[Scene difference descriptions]
☆ ☆ ☆ ☆ ☆ ☆ ☆
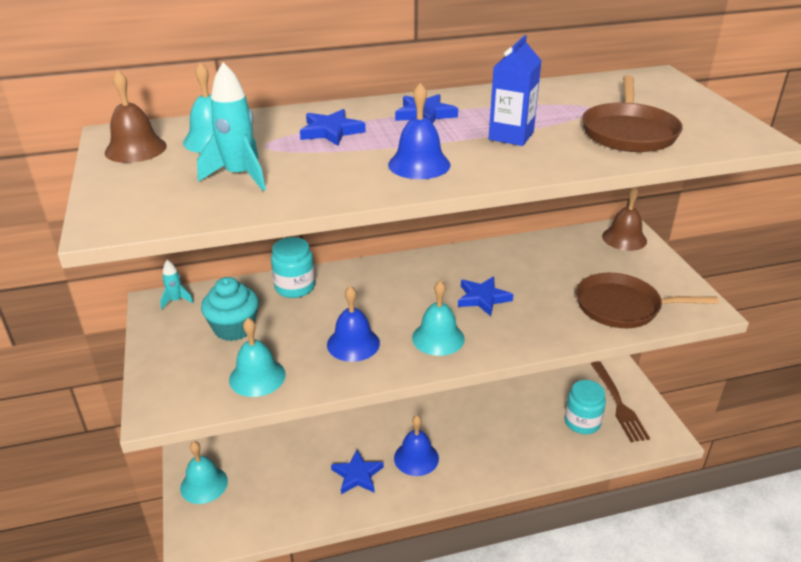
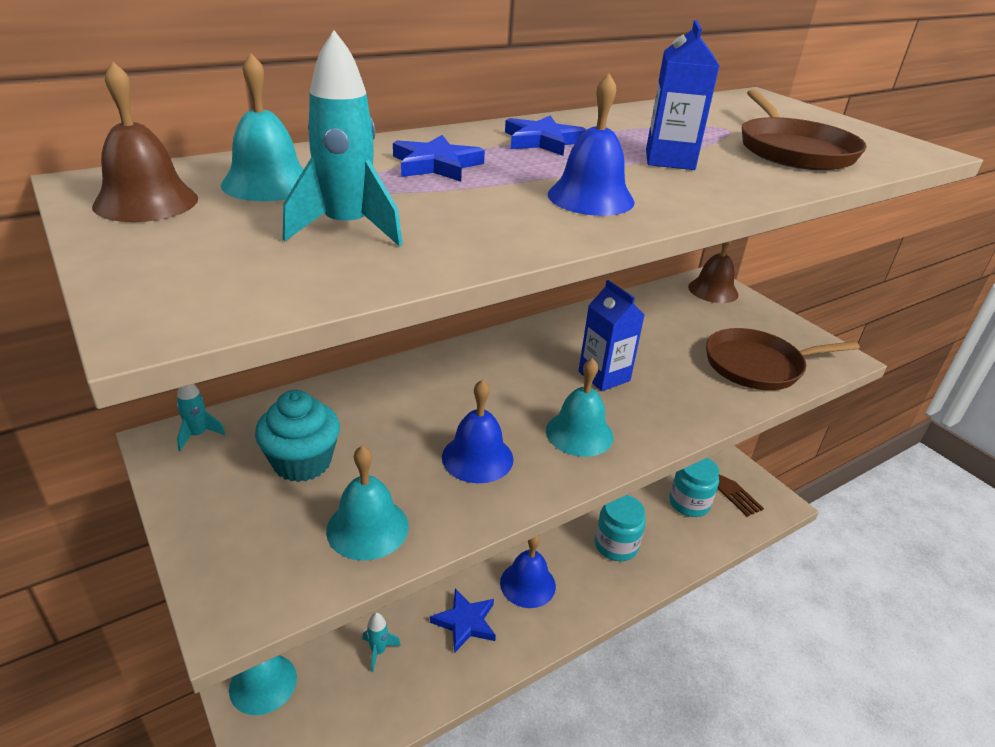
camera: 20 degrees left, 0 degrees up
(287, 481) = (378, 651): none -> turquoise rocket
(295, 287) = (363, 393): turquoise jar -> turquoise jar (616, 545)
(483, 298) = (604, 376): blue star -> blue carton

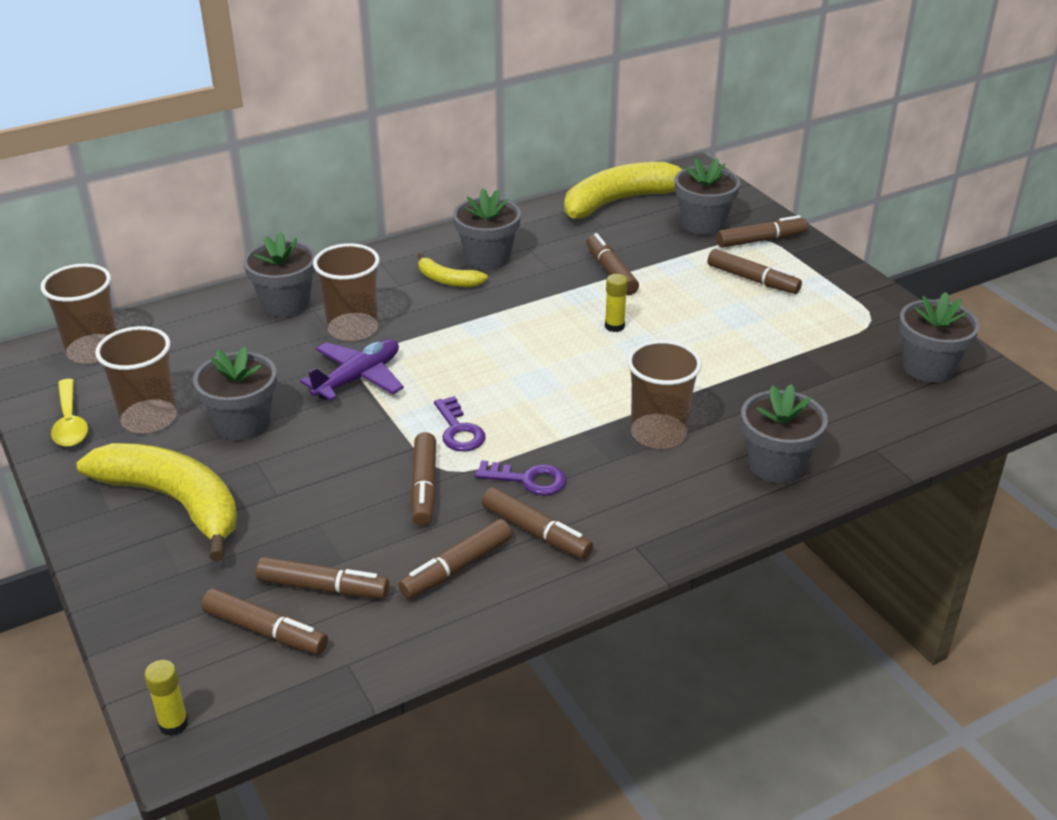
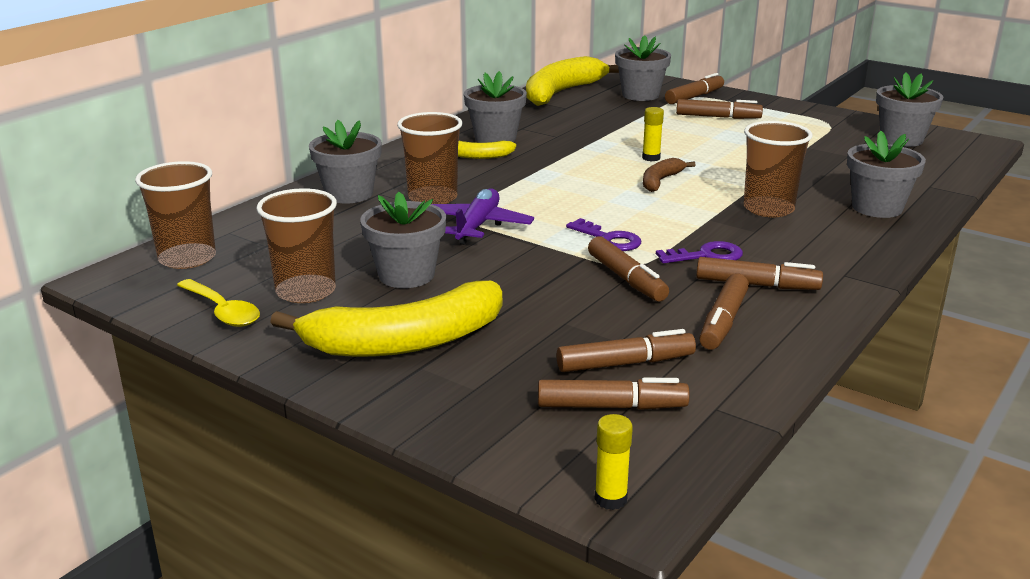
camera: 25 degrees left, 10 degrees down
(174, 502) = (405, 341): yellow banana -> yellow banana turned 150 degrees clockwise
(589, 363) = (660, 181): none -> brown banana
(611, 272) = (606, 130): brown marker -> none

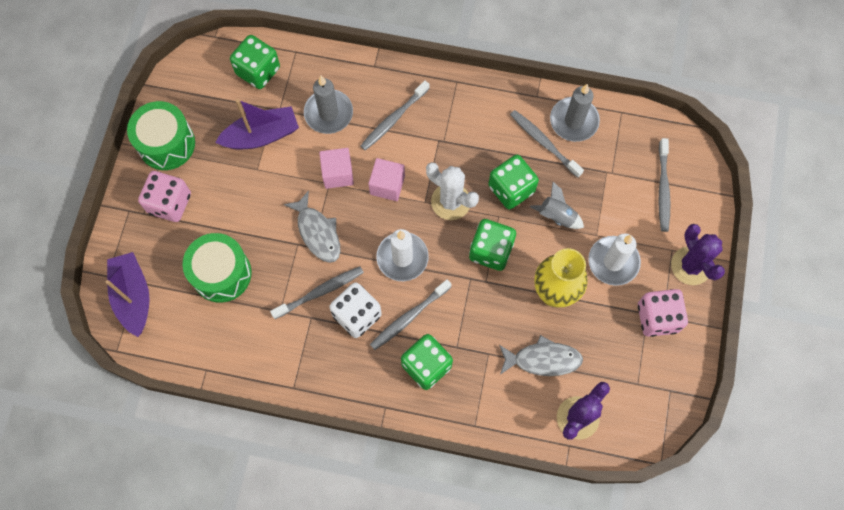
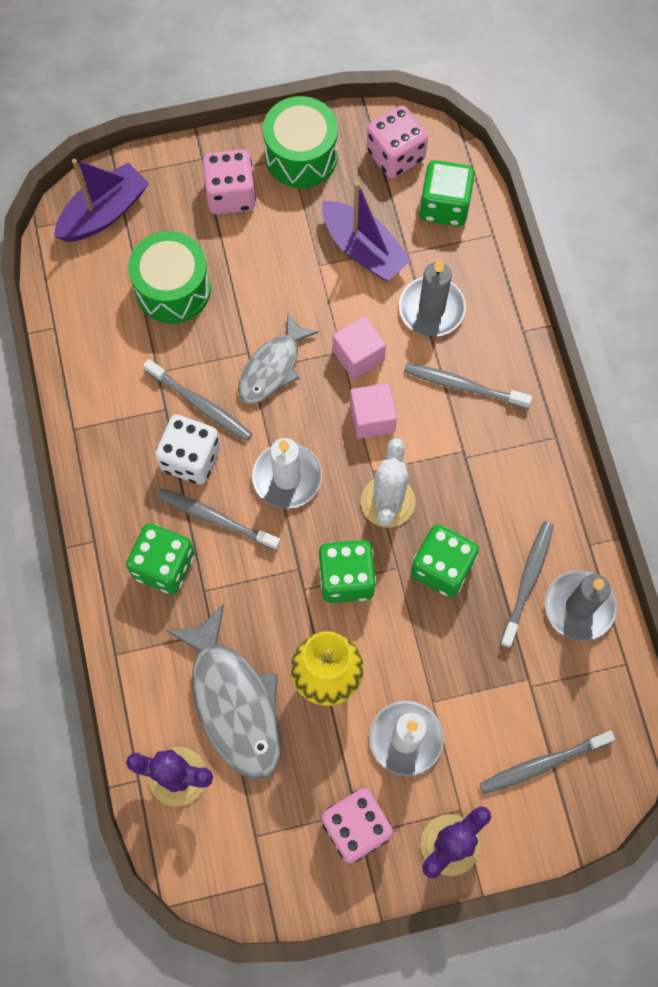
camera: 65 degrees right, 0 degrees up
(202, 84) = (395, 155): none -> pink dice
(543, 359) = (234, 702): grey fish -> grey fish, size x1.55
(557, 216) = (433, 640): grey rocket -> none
☆ ☆ ☆ ☆ ☆ ☆ ☆
# [WORK INSTRUCTIONS]
Quote the data above in full, leaving out the pictures it holds.

# [SOLUTION]
camera: 20 degrees left, 0 degrees up
(287, 481) = (378, 651): none -> turquoise rocket
(295, 287) = (363, 393): turquoise jar -> turquoise jar (616, 545)
(483, 298) = (604, 376): blue star -> blue carton

camera: 25 degrees left, 10 degrees down
(174, 502) = (405, 341): yellow banana -> yellow banana turned 150 degrees clockwise
(589, 363) = (660, 181): none -> brown banana
(611, 272) = (606, 130): brown marker -> none

camera: 65 degrees right, 0 degrees up
(202, 84) = (395, 155): none -> pink dice
(543, 359) = (234, 702): grey fish -> grey fish, size x1.55
(557, 216) = (433, 640): grey rocket -> none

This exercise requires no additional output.